:: ABOUT THIS EXERCISE ::
All that is needed is the lines from the one containing "blue padlock: 1 -> 0" through the end of the listing, printed exactly, with no pictures among them.

:: PROVIDED RECORDS ::
--- START ---

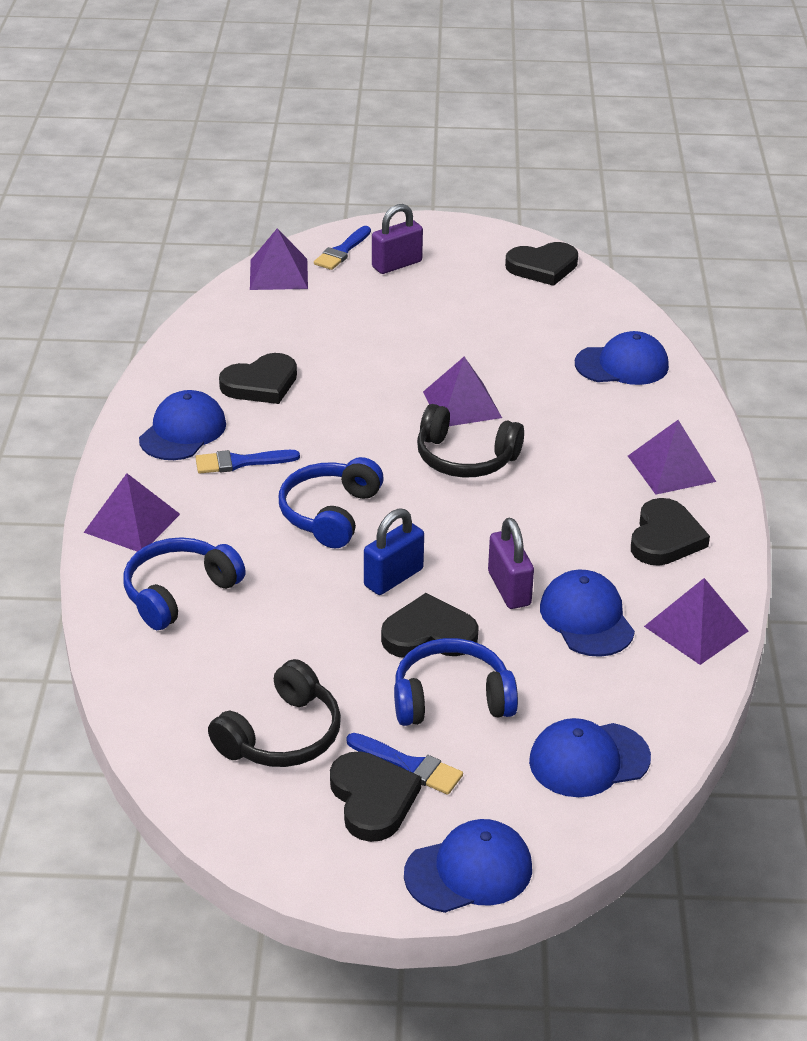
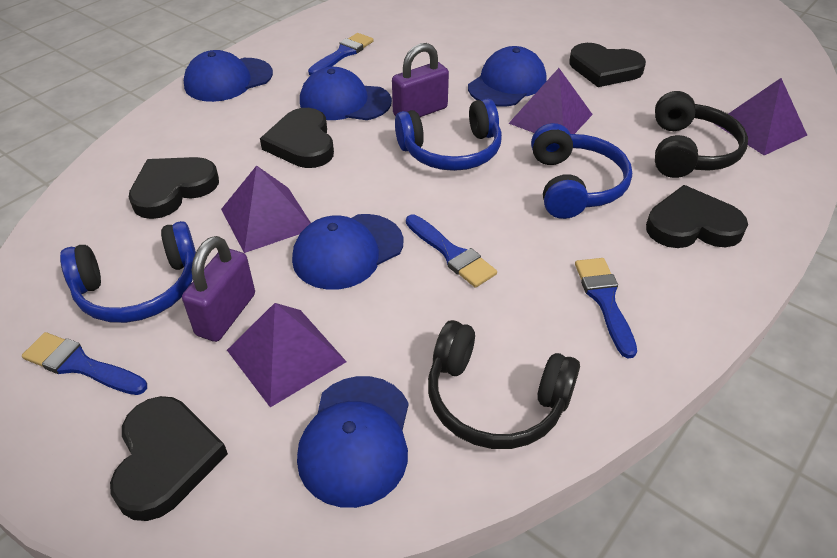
blue brush: 3 -> 4
blue padlock: 1 -> 0
purple pyramid: 5 -> 4

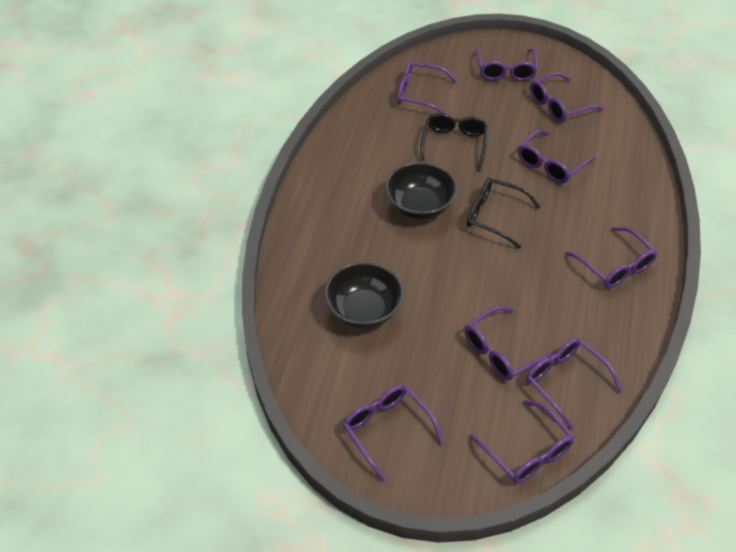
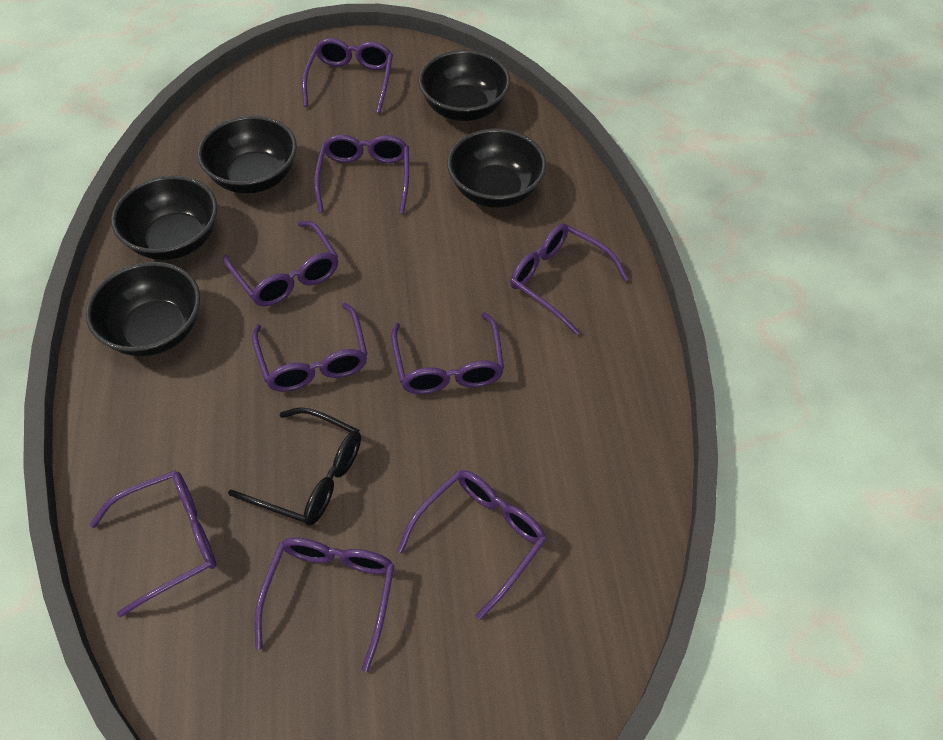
black bowl: 2 -> 5
black glasses: 2 -> 1

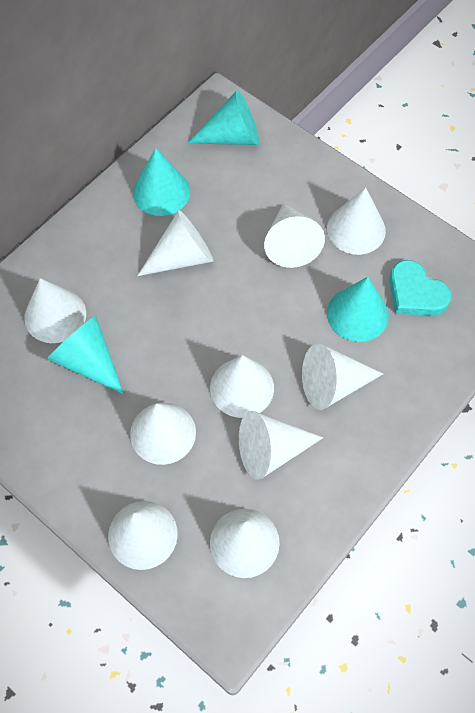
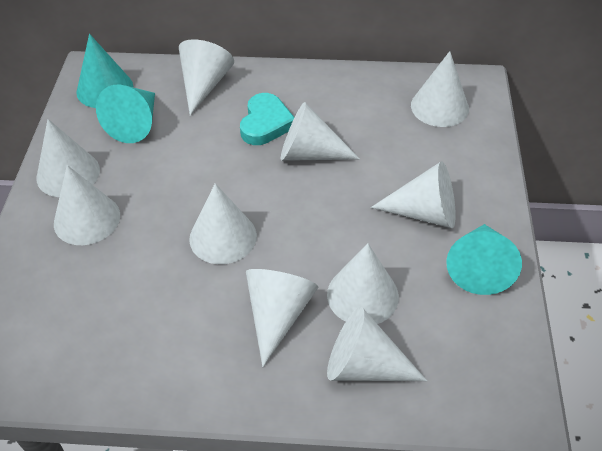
turquoise cone: 4 -> 3

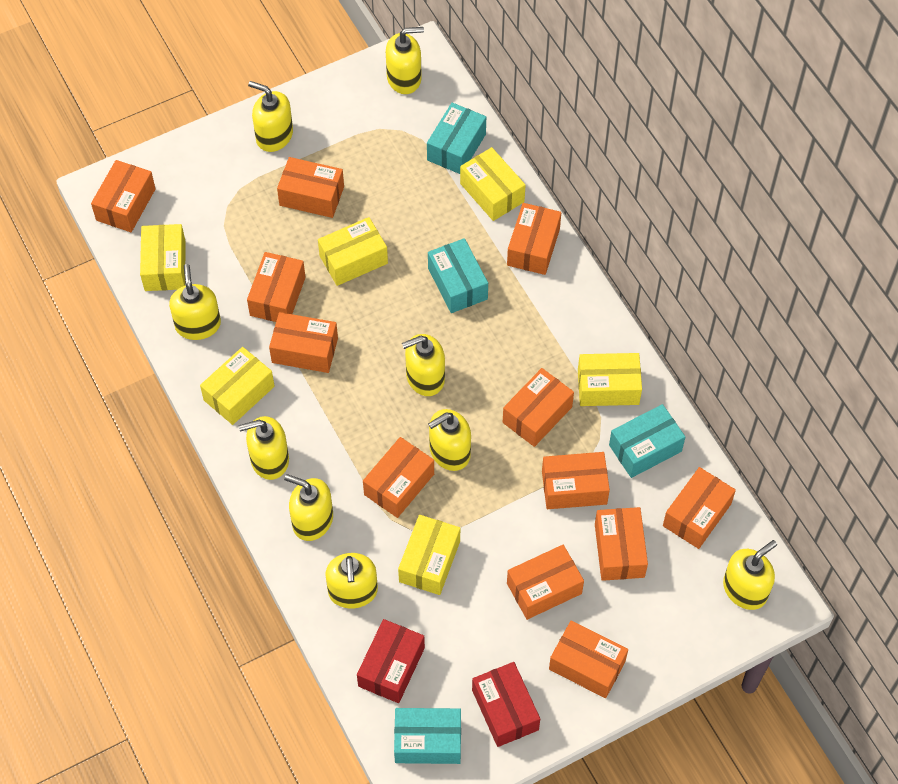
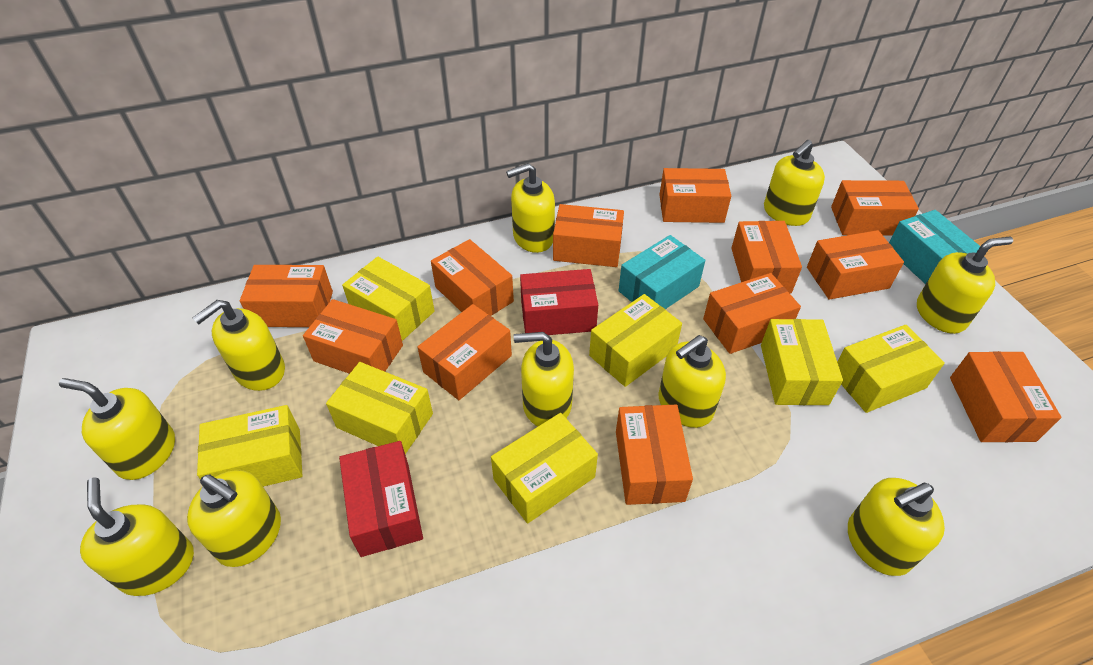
turquoise box: 4 -> 2
yellow box: 6 -> 7
yellow soap dispenser: 9 -> 10

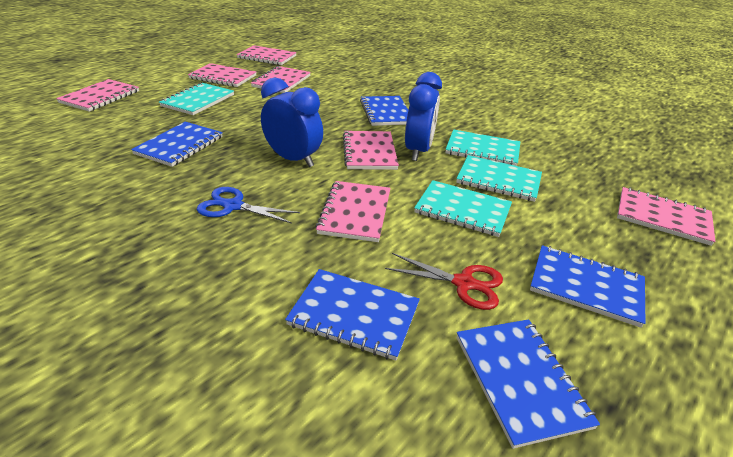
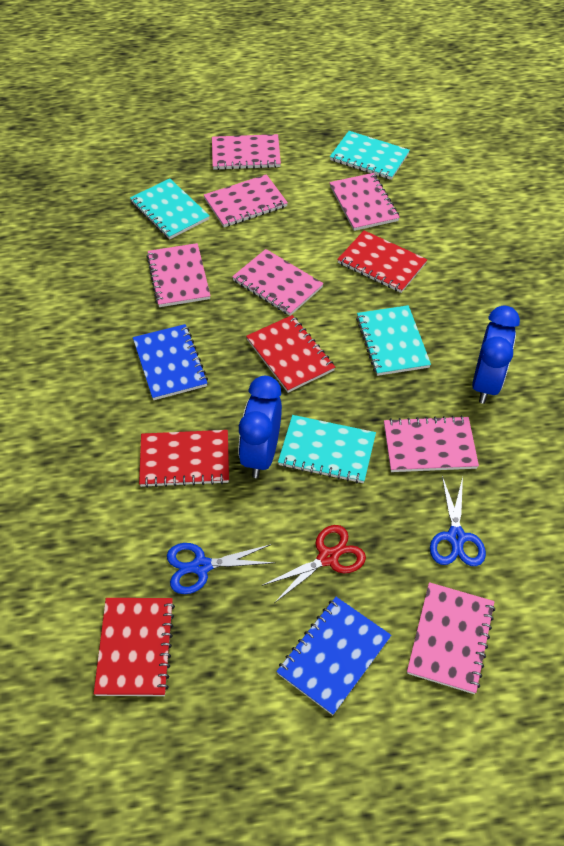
blue notebook: 5 -> 2
blue scissors: 1 -> 2
red notebook: 0 -> 4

--- END ---

:: WRITTEN RESPONSE ::
blue padlock: 1 -> 0
purple pyramid: 5 -> 4

black bowl: 2 -> 5
black glasses: 2 -> 1

turquoise cone: 4 -> 3

turquoise box: 4 -> 2
yellow box: 6 -> 7
yellow soap dispenser: 9 -> 10

blue notebook: 5 -> 2
blue scissors: 1 -> 2
red notebook: 0 -> 4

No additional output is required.